◆ **Exercise**:
Each record below should be printed exactly as it was written.

Object tracking records
----
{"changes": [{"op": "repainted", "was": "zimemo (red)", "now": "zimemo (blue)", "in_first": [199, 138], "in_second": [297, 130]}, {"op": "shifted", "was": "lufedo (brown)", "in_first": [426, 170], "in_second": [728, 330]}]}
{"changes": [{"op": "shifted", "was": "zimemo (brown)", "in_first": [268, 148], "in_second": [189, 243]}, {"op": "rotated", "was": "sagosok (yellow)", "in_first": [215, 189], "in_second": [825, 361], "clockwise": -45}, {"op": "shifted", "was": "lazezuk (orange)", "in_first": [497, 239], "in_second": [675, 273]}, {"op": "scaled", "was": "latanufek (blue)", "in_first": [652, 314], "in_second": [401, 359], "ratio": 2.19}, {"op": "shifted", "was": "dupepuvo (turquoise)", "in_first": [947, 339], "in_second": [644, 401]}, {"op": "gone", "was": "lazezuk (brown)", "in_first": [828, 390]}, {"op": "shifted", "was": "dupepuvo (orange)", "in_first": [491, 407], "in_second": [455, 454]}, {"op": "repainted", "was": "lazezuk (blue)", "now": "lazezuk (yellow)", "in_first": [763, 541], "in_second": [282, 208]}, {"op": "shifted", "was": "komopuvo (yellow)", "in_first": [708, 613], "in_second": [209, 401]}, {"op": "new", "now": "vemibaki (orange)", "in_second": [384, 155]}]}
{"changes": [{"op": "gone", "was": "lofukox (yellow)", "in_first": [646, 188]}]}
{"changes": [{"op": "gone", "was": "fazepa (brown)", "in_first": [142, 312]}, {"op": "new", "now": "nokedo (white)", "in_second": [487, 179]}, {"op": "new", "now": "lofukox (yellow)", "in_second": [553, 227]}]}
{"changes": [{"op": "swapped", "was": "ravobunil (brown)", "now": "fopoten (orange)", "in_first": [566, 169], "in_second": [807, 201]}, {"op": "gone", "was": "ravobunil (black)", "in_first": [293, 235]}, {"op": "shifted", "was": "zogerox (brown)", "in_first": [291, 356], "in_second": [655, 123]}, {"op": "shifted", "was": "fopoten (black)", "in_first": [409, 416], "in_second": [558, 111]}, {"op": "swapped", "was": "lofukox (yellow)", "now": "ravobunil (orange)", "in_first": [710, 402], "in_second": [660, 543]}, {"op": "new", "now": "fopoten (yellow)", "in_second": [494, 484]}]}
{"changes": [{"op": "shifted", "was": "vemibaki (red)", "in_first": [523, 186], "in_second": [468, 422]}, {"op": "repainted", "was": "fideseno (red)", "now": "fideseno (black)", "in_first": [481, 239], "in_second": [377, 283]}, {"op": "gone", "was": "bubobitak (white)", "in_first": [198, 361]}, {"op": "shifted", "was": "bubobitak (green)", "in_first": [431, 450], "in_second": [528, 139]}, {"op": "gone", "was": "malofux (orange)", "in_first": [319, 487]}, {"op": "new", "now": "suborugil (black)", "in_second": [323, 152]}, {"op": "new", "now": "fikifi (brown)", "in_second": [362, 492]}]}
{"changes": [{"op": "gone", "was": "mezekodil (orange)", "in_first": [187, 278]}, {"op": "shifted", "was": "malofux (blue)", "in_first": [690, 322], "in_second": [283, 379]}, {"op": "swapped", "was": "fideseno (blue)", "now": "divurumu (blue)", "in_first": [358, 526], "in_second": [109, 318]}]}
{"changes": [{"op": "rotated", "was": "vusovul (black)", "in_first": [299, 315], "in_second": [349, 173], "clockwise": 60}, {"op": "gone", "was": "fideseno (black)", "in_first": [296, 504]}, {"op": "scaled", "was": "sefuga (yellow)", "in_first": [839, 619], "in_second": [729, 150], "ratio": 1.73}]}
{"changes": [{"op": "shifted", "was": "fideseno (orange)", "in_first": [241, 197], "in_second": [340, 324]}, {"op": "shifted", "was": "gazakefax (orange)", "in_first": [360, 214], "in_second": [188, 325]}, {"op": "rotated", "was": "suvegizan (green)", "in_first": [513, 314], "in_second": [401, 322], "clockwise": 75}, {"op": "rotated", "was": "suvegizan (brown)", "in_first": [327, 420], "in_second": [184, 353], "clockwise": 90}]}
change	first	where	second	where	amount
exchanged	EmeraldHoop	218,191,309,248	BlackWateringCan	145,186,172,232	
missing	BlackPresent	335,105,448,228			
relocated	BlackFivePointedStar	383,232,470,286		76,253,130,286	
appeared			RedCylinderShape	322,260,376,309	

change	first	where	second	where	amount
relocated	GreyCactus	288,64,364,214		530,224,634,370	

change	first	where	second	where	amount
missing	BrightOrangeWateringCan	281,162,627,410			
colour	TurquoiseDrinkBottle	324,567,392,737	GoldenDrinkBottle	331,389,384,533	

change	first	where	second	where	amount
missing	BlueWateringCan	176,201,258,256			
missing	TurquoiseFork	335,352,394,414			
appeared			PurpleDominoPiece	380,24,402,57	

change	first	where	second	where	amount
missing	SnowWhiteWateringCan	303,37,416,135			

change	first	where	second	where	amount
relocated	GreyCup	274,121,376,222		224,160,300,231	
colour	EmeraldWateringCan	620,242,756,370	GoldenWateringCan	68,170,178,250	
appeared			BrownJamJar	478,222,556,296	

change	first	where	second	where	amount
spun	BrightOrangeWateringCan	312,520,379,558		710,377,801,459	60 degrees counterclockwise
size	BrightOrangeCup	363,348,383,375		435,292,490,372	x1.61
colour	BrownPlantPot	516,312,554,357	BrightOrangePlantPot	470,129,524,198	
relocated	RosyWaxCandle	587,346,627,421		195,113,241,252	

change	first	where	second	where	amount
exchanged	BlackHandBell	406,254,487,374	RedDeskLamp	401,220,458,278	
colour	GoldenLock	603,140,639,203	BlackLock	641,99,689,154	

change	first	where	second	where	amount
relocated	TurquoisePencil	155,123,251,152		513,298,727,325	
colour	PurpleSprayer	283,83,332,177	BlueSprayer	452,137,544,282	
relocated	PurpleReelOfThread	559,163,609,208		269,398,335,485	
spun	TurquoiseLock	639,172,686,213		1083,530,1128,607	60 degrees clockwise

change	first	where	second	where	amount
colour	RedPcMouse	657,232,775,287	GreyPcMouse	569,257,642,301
----
◆ **Solution**:
{"changes": [{"op": "repainted", "was": "zimemo (red)", "now": "zimemo (blue)", "in_first": [199, 138], "in_second": [297, 130]}, {"op": "shifted", "was": "lufedo (brown)", "in_first": [426, 170], "in_second": [728, 330]}]}
{"changes": [{"op": "shifted", "was": "zimemo (brown)", "in_first": [268, 148], "in_second": [189, 243]}, {"op": "rotated", "was": "sagosok (yellow)", "in_first": [215, 189], "in_second": [825, 361], "clockwise": -45}, {"op": "shifted", "was": "lazezuk (orange)", "in_first": [497, 239], "in_second": [675, 273]}, {"op": "scaled", "was": "latanufek (blue)", "in_first": [652, 314], "in_second": [401, 359], "ratio": 2.19}, {"op": "shifted", "was": "dupepuvo (turquoise)", "in_first": [947, 339], "in_second": [644, 401]}, {"op": "gone", "was": "lazezuk (brown)", "in_first": [828, 390]}, {"op": "shifted", "was": "dupepuvo (orange)", "in_first": [491, 407], "in_second": [455, 454]}, {"op": "repainted", "was": "lazezuk (blue)", "now": "lazezuk (yellow)", "in_first": [763, 541], "in_second": [282, 208]}, {"op": "shifted", "was": "komopuvo (yellow)", "in_first": [708, 613], "in_second": [209, 401]}, {"op": "new", "now": "vemibaki (orange)", "in_second": [384, 155]}]}
{"changes": [{"op": "gone", "was": "lofukox (yellow)", "in_first": [646, 188]}]}
{"changes": [{"op": "gone", "was": "fazepa (brown)", "in_first": [142, 312]}, {"op": "new", "now": "nokedo (white)", "in_second": [487, 179]}, {"op": "new", "now": "lofukox (yellow)", "in_second": [553, 227]}]}
{"changes": [{"op": "swapped", "was": "ravobunil (brown)", "now": "fopoten (orange)", "in_first": [566, 169], "in_second": [807, 201]}, {"op": "gone", "was": "ravobunil (black)", "in_first": [293, 235]}, {"op": "shifted", "was": "zogerox (brown)", "in_first": [291, 356], "in_second": [655, 123]}, {"op": "shifted", "was": "fopoten (black)", "in_first": [409, 416], "in_second": [558, 111]}, {"op": "swapped", "was": "lofukox (yellow)", "now": "ravobunil (orange)", "in_first": [710, 402], "in_second": [660, 543]}, {"op": "new", "now": "fopoten (yellow)", "in_second": [494, 484]}]}
{"changes": [{"op": "shifted", "was": "vemibaki (red)", "in_first": [523, 186], "in_second": [468, 422]}, {"op": "repainted", "was": "fideseno (red)", "now": "fideseno (black)", "in_first": [481, 239], "in_second": [377, 283]}, {"op": "gone", "was": "bubobitak (white)", "in_first": [198, 361]}, {"op": "shifted", "was": "bubobitak (green)", "in_first": [431, 450], "in_second": [528, 139]}, {"op": "gone", "was": "malofux (orange)", "in_first": [319, 487]}, {"op": "new", "now": "suborugil (black)", "in_second": [323, 152]}, {"op": "new", "now": "fikifi (brown)", "in_second": [362, 492]}]}
{"changes": [{"op": "gone", "was": "mezekodil (orange)", "in_first": [187, 278]}, {"op": "shifted", "was": "malofux (blue)", "in_first": [690, 322], "in_second": [283, 379]}, {"op": "swapped", "was": "fideseno (blue)", "now": "divurumu (blue)", "in_first": [358, 526], "in_second": [109, 318]}]}
{"changes": [{"op": "rotated", "was": "vusovul (black)", "in_first": [299, 315], "in_second": [349, 173], "clockwise": 60}, {"op": "gone", "was": "fideseno (black)", "in_first": [296, 504]}, {"op": "scaled", "was": "sefuga (yellow)", "in_first": [839, 619], "in_second": [729, 150], "ratio": 1.73}]}
{"changes": [{"op": "shifted", "was": "fideseno (orange)", "in_first": [241, 197], "in_second": [340, 324]}, {"op": "shifted", "was": "gazakefax (orange)", "in_first": [360, 214], "in_second": [188, 325]}, {"op": "rotated", "was": "suvegizan (green)", "in_first": [513, 314], "in_second": [401, 322], "clockwise": 75}, {"op": "rotated", "was": "suvegizan (brown)", "in_first": [327, 420], "in_second": [184, 353], "clockwise": 90}]}
change	first	where	second	where	amount
exchanged	EmeraldHoop	218,191,309,248	BlackWateringCan	145,186,172,232	
missing	BlackPresent	335,105,448,228			
relocated	BlackFivePointedStar	383,232,470,286		76,253,130,286	
appeared			RedCylinderShape	322,260,376,309	

change	first	where	second	where	amount
relocated	GreyCactus	288,64,364,214		530,224,634,370	

change	first	where	second	where	amount
missing	BrightOrangeWateringCan	281,162,627,410			
colour	TurquoiseDrinkBottle	324,567,392,737	GoldenDrinkBottle	331,389,384,533	

change	first	where	second	where	amount
missing	BlueWateringCan	176,201,258,256			
missing	TurquoiseFork	335,352,394,414			
appeared			PurpleDominoPiece	380,24,402,57	

change	first	where	second	where	amount
missing	SnowWhiteWateringCan	303,37,416,135			

change	first	where	second	where	amount
relocated	GreyCup	274,121,376,222		224,160,300,231	
colour	EmeraldWateringCan	620,242,756,370	GoldenWateringCan	68,170,178,250	
appeared			BrownJamJar	478,222,556,296	

change	first	where	second	where	amount
spun	BrightOrangeWateringCan	312,520,379,558		710,377,801,459	60 degrees counterclockwise
size	BrightOrangeCup	363,348,383,375		435,292,490,372	x1.61
colour	BrownPlantPot	516,312,554,357	BrightOrangePlantPot	470,129,524,198	
relocated	RosyWaxCandle	587,346,627,421		195,113,241,252	

change	first	where	second	where	amount
exchanged	BlackHandBell	406,254,487,374	RedDeskLamp	401,220,458,278	
colour	GoldenLock	603,140,639,203	BlackLock	641,99,689,154	

change	first	where	second	where	amount
relocated	TurquoisePencil	155,123,251,152		513,298,727,325	
colour	PurpleSprayer	283,83,332,177	BlueSprayer	452,137,544,282	
relocated	PurpleReelOfThread	559,163,609,208		269,398,335,485	
spun	TurquoiseLock	639,172,686,213		1083,530,1128,607	60 degrees clockwise

change	first	where	second	where	amount
colour	RedPcMouse	657,232,775,287	GreyPcMouse	569,257,642,301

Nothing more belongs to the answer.